• [Input material]
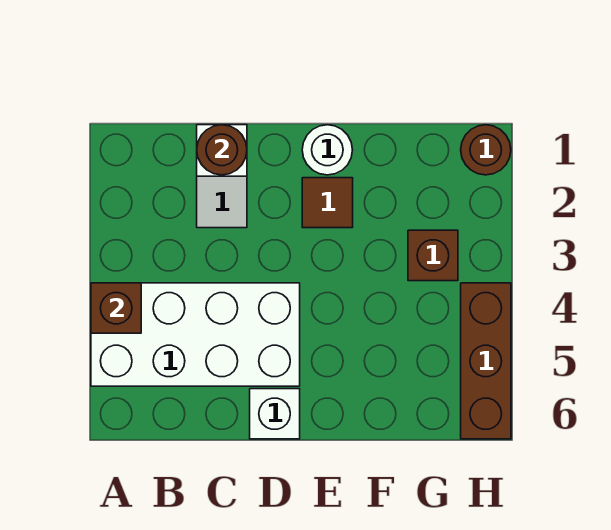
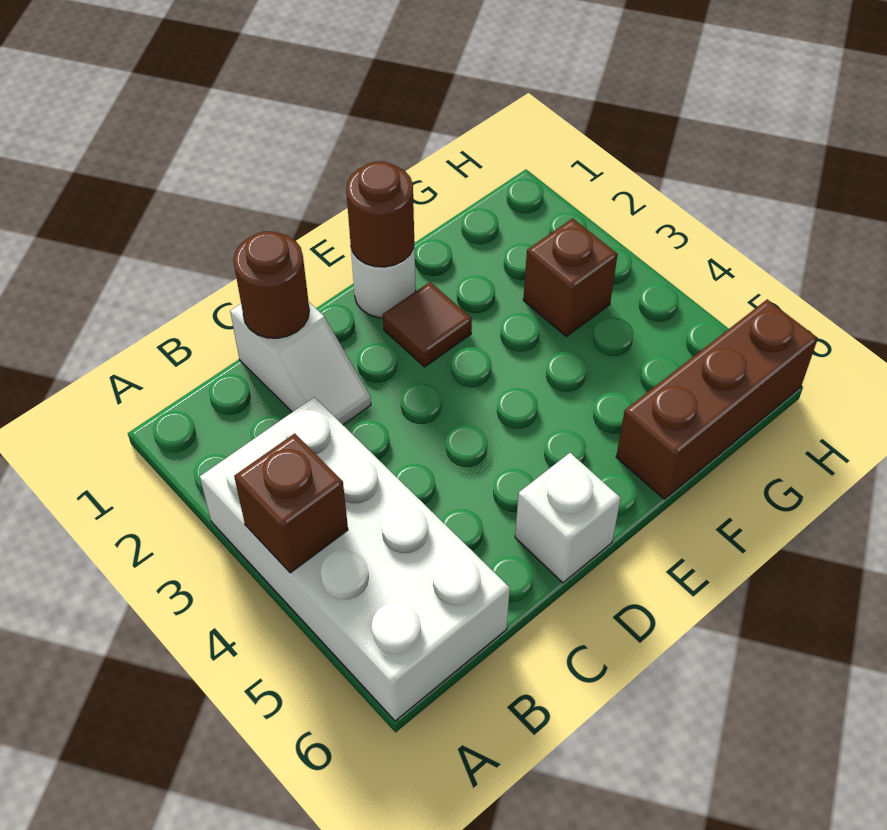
white 2x4 brick [91,283,300,386] -> white 2x4 brick turned to [200,397,510,721]
brown 1x1 round brick [461,125,511,175] -> brown 1x1 round brick moved to [346,161,414,267]
brown 1x3 brick [461,283,511,439] -> brown 1x3 brick turned to [616,299,818,499]

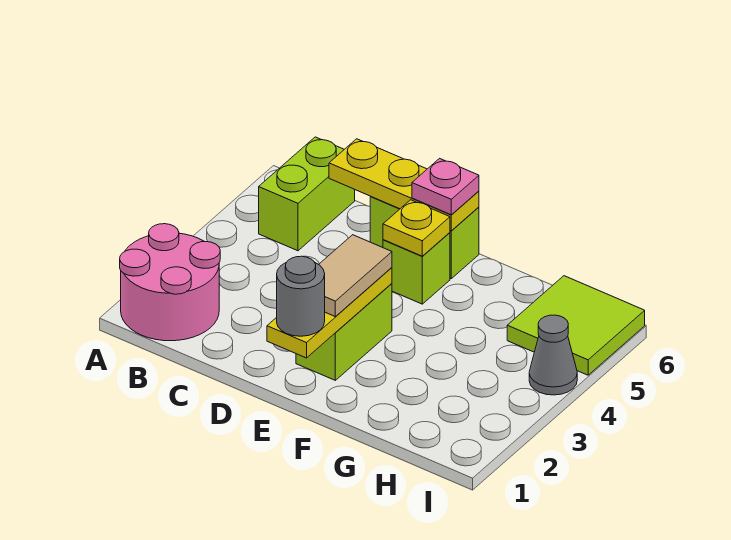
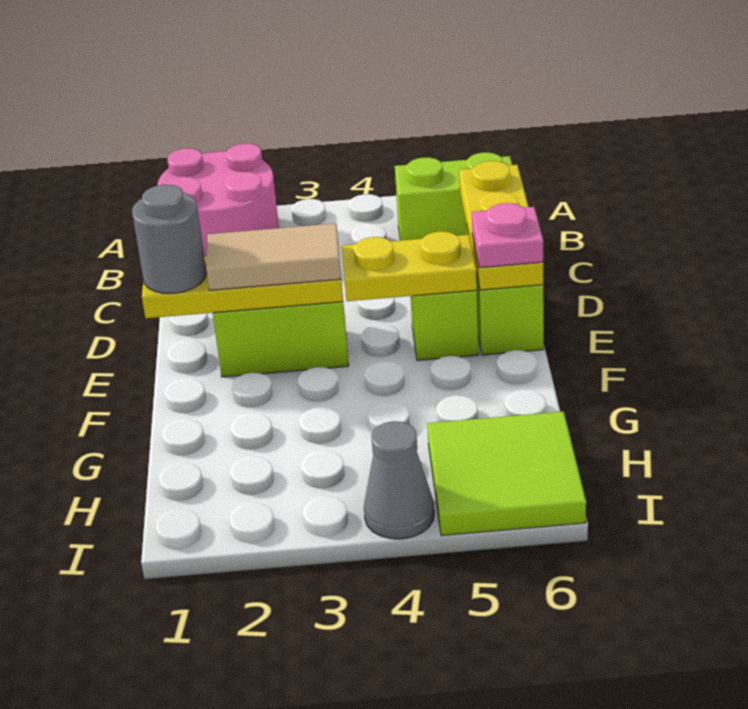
yellow 1x1 plate [383,200,450,256] -> yellow 1x2 plate [342,232,477,301]

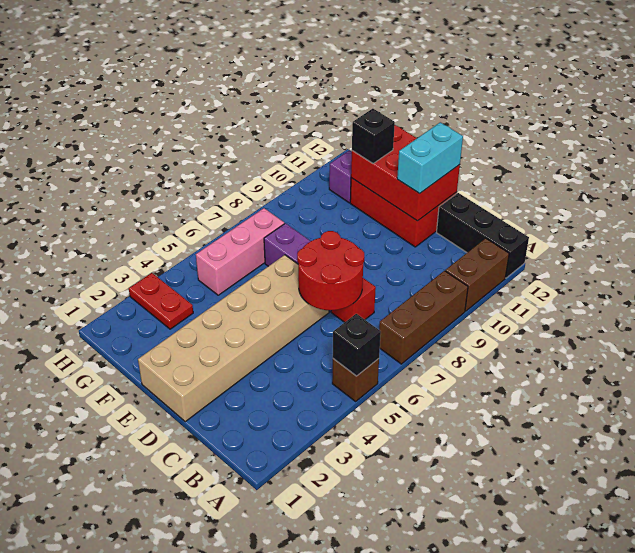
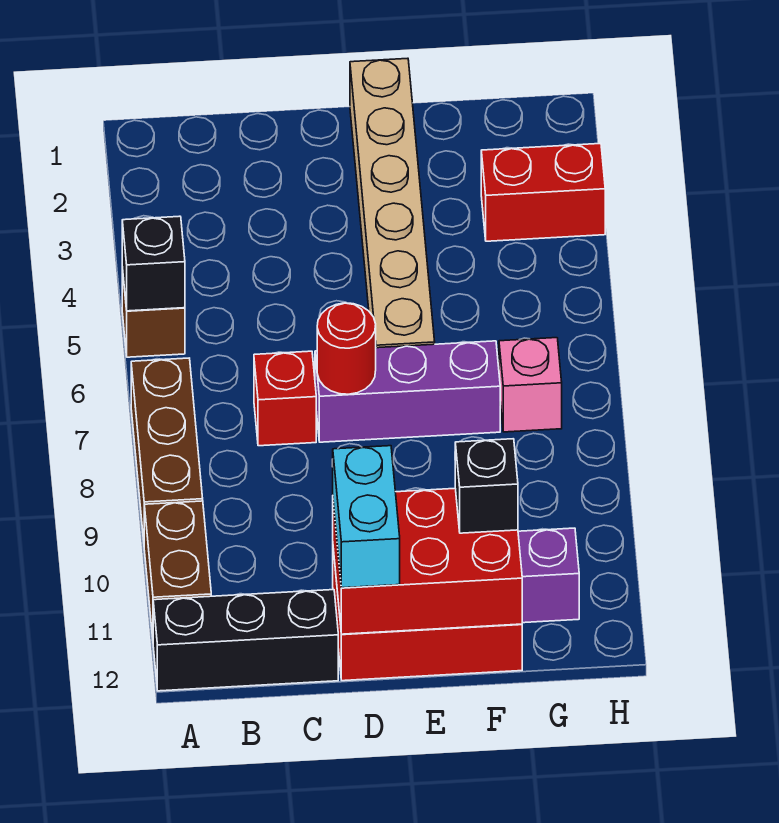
red 2x2 round brick [297,231,364,310] -> red 1x1 round brick [317,303,376,394]
tan 2x6 brick [138,255,329,421] -> tan 1x6 brick [350,58,435,348]
red 1x2 plate [129,273,193,329] -> red 1x2 brick [481,143,605,241]
pink 1x3 brick [196,208,284,295] -> pink 1x1 brick [499,338,562,432]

• [The task]
Please copy out from the data above, without any picture, exactly the lines running from the one that holds "brown 1x1 round brick [461,125,511,175]" through the one that holds "red 1x2 plate", and nothing beyond them.

• [Task solution]
brown 1x1 round brick [461,125,511,175] -> brown 1x1 round brick moved to [346,161,414,267]
brown 1x3 brick [461,283,511,439] -> brown 1x3 brick turned to [616,299,818,499]

yellow 1x1 plate [383,200,450,256] -> yellow 1x2 plate [342,232,477,301]

red 2x2 round brick [297,231,364,310] -> red 1x1 round brick [317,303,376,394]
tan 2x6 brick [138,255,329,421] -> tan 1x6 brick [350,58,435,348]
red 1x2 plate [129,273,193,329] -> red 1x2 brick [481,143,605,241]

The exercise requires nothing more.